● Data:
════════
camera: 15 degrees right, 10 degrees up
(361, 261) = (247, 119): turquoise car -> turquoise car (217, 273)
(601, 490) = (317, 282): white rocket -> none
════════
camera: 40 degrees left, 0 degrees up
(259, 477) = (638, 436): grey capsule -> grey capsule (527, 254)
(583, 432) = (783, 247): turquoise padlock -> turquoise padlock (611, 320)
════════
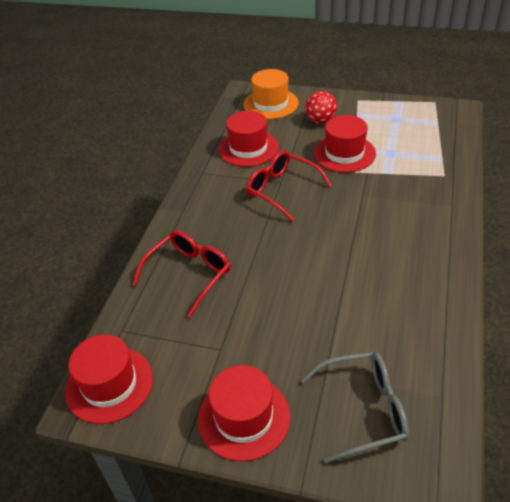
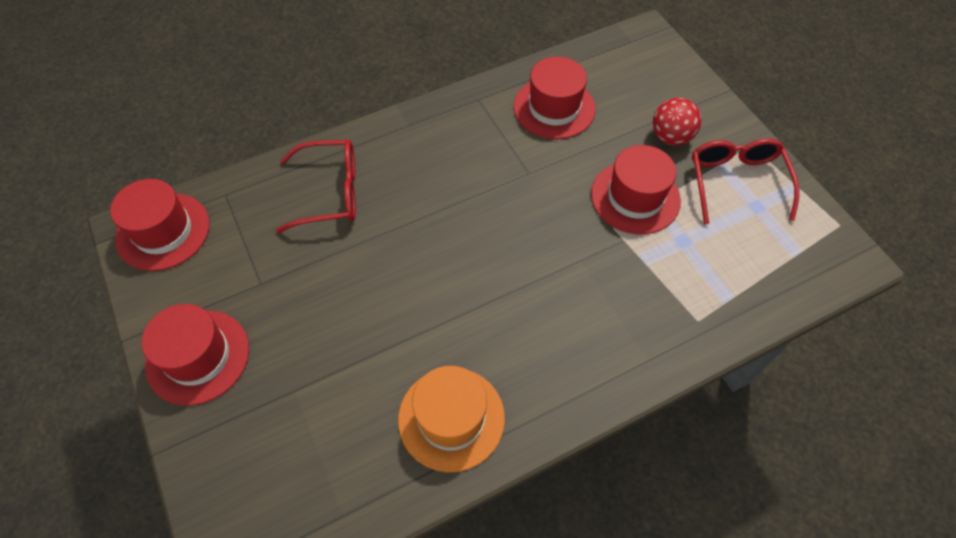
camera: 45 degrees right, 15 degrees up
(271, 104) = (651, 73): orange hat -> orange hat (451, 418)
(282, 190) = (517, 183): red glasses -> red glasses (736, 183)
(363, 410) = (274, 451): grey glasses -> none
════════
● Exercise instructions:
Within the data above, the span starting at the line containing "camera: 45 degrees right, 15 degrees up" and ending at the line containing "(363, 410) = (274, 451): grey glasses -> none" is to be retyped exactly, with no other lines.

● Solved problem:
camera: 45 degrees right, 15 degrees up
(271, 104) = (651, 73): orange hat -> orange hat (451, 418)
(282, 190) = (517, 183): red glasses -> red glasses (736, 183)
(363, 410) = (274, 451): grey glasses -> none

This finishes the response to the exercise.